→ **EXERCISE DESCRIPTION**
Search term "glasses": please copy every line of the records below that contains it.

→ **SUPPLIED DATA**
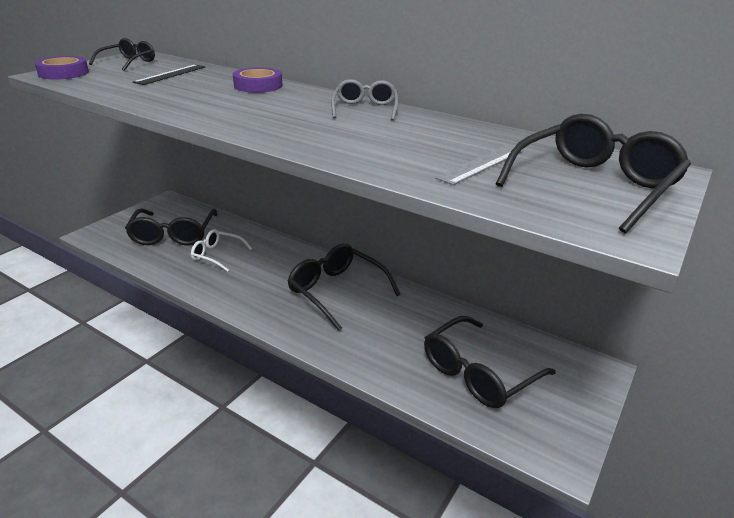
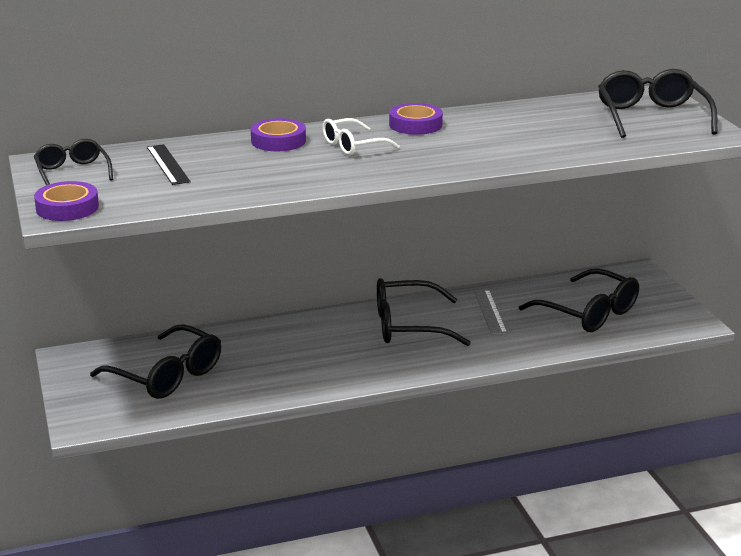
camera: 50 degrees left, 5 degrees down
white glasses [191,229,252,272] -> white glasses moved to [323,118,400,155]
grey glasses [331,79,398,121] -> purple tape [389,103,443,135]
black glasses [424,316,555,408] -> black glasses turned 45 degrees counterclockwise [519,268,639,332]
grey ruler [435,145,523,185] -> grey ruler moved to [474,290,507,335]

→ **EXERCISE SOLUTION**
white glasses [191,229,252,272] -> white glasses moved to [323,118,400,155]
grey glasses [331,79,398,121] -> purple tape [389,103,443,135]
black glasses [424,316,555,408] -> black glasses turned 45 degrees counterclockwise [519,268,639,332]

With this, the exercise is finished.